_Try it_:
Could you copy every line of the data that contains "image"?

Data records:
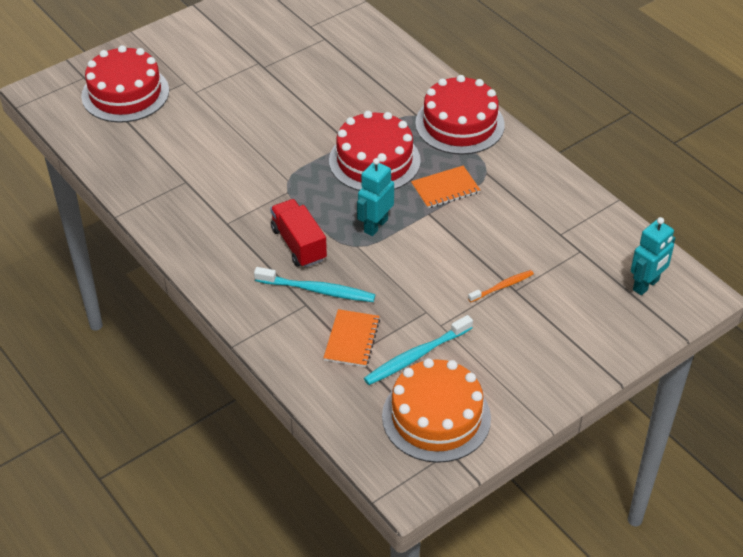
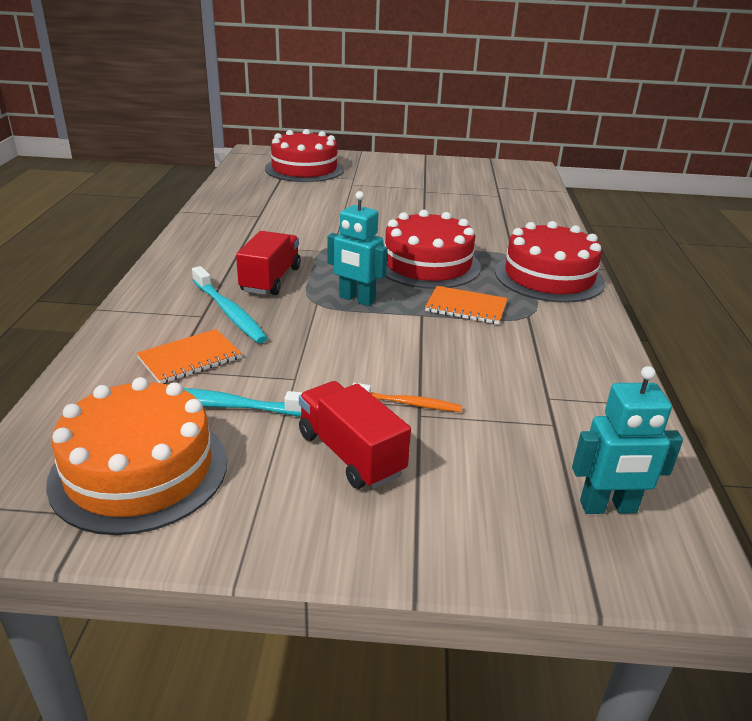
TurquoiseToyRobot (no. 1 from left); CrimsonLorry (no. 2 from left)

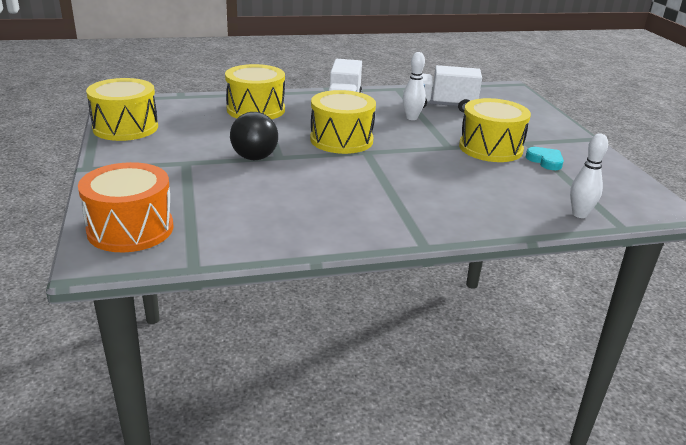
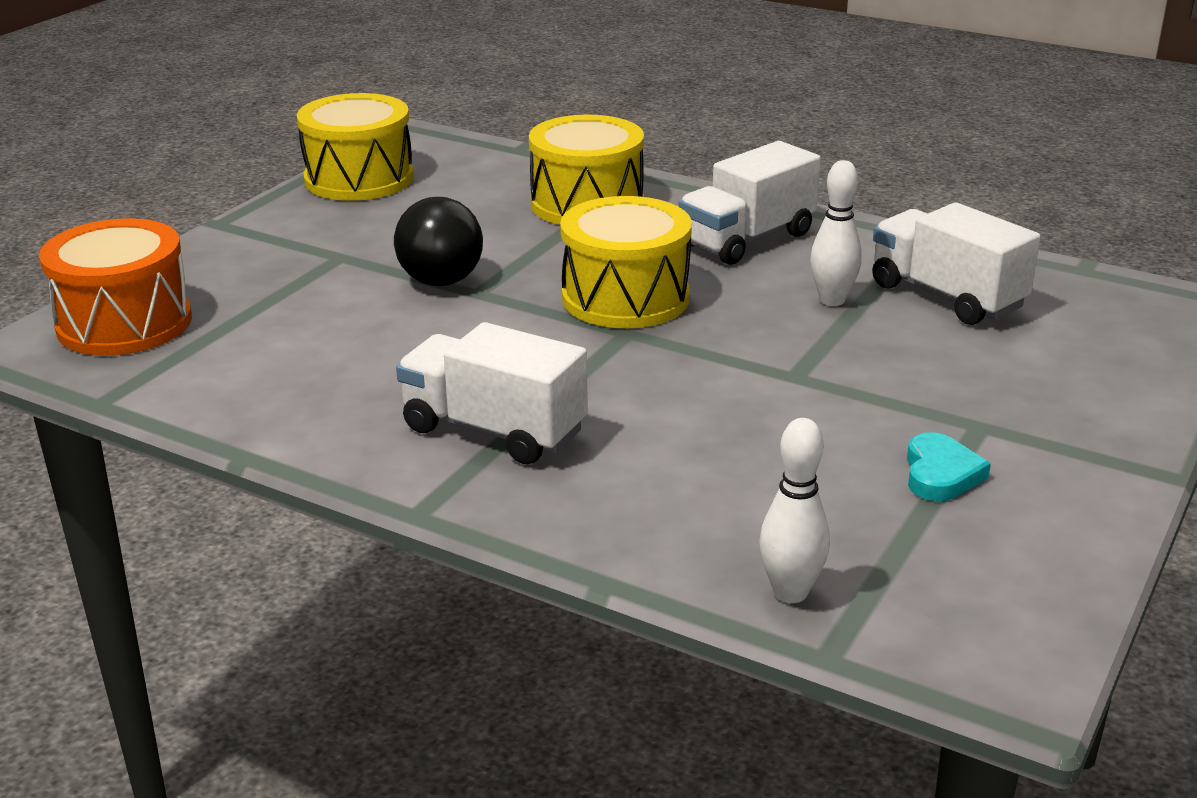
YellowDrum (no. 4 from left in the first image); PureWhiteLorry (no. 1 from left)

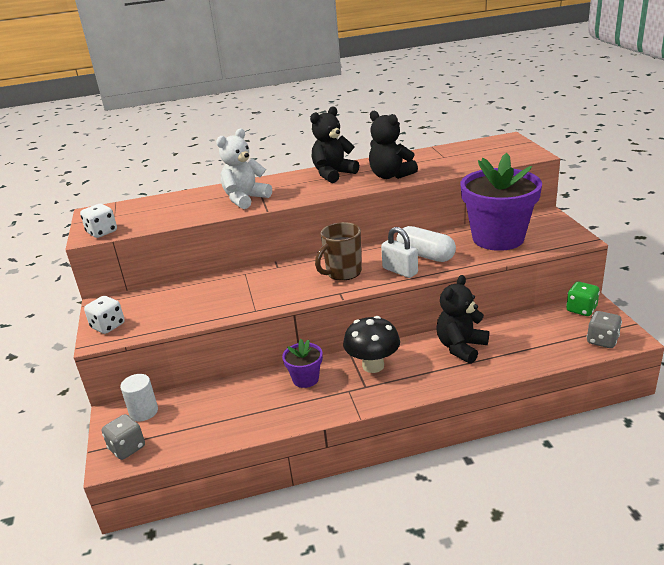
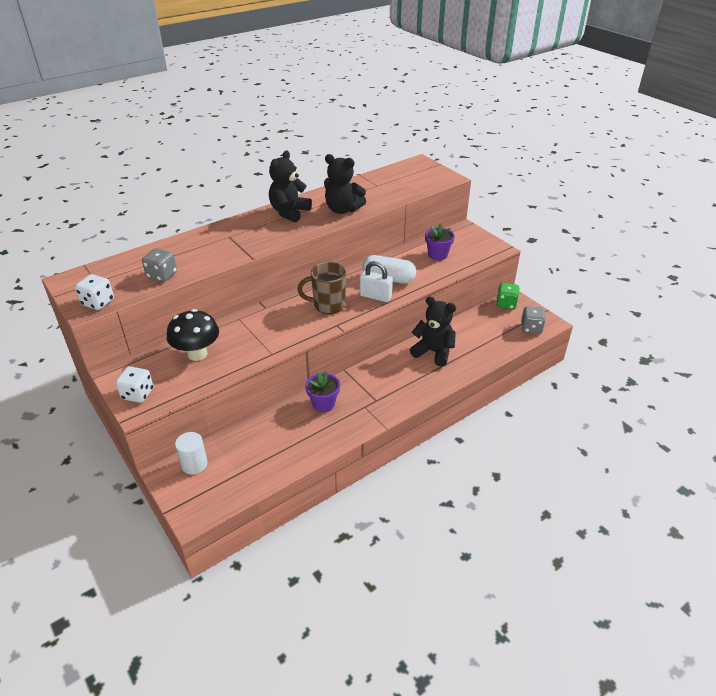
AshGreyDie (no. 1 from left); PureWhiteTeddyBear; DarkBrownCoffeeMug; EbonyToadstool; EbonyTeddyBear (no. 3 from left); PurplePlantPot (no. 2 from left)

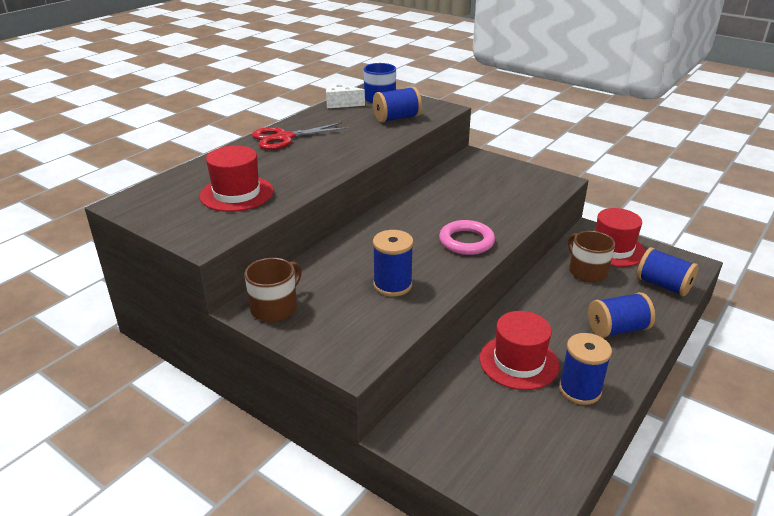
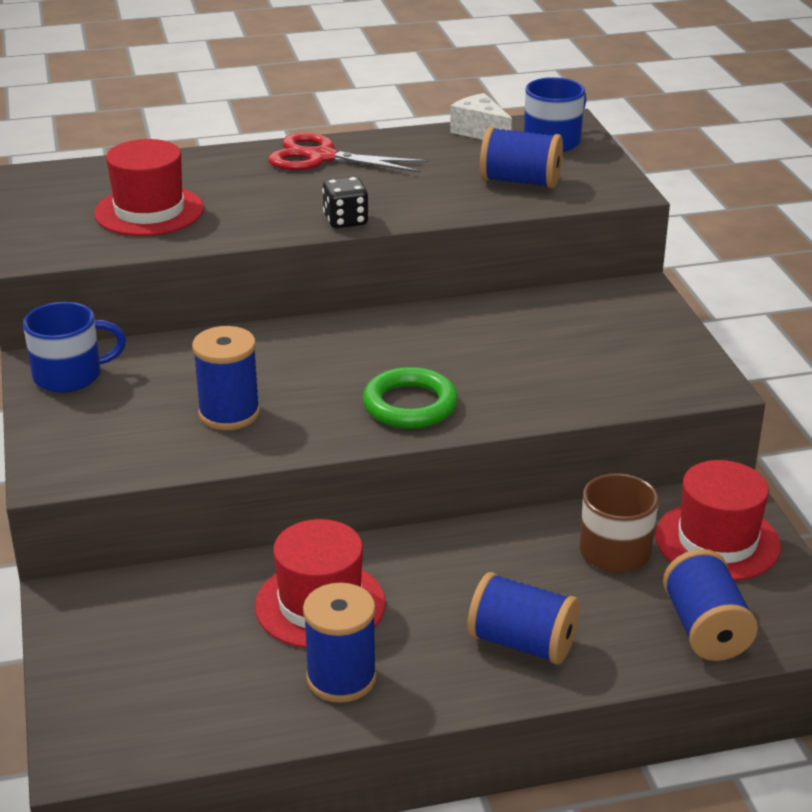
RoyalBlueCoffeeMug (no. 1 from left); GreenTorus; EbonyDie

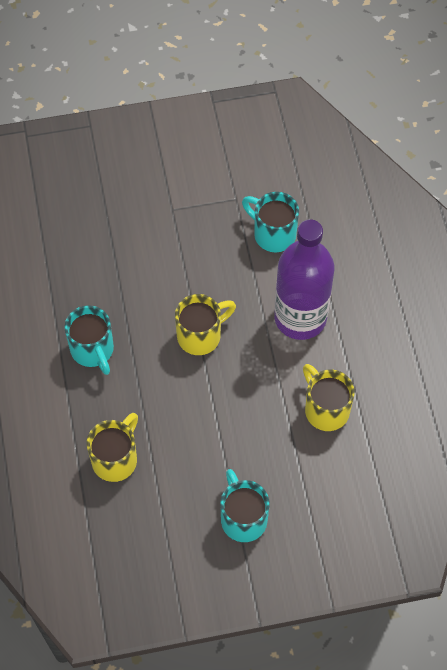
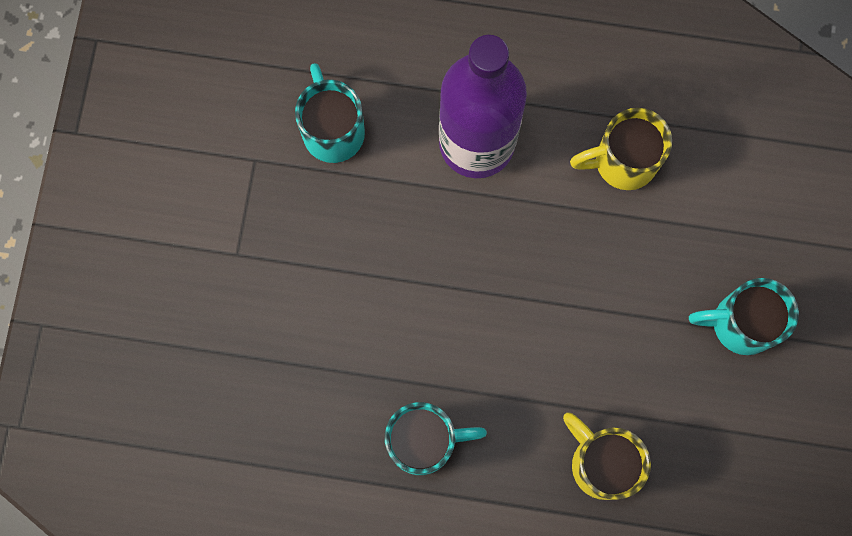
YellowCoffeeMug (no. 2 from left in the first image); TurquoiseCoffeeMug (no. 1 from left)

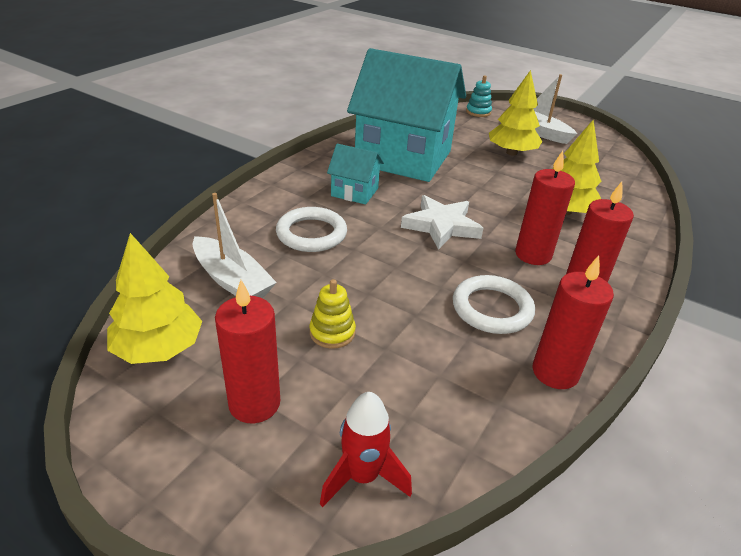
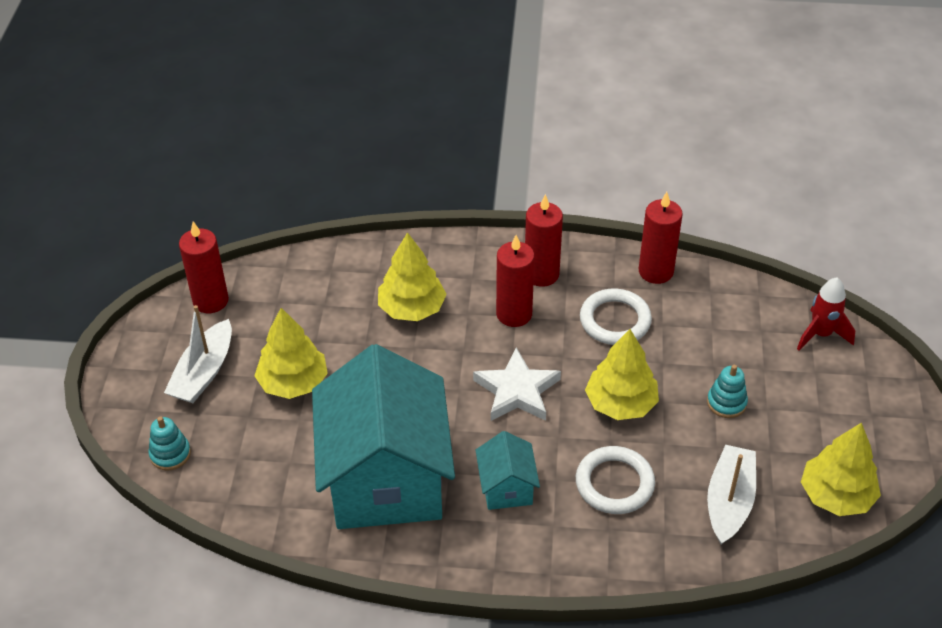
CrimsonCandle (no. 1 from left); TurquoiseStackingToy (no. 2 from left); YellowTree (no. 3 from left)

_Written answer_:
YellowDrum (no. 4 from left in the first image); PureWhiteLorry (no. 1 from left)
YellowCoffeeMug (no. 2 from left in the first image); TurquoiseCoffeeMug (no. 1 from left)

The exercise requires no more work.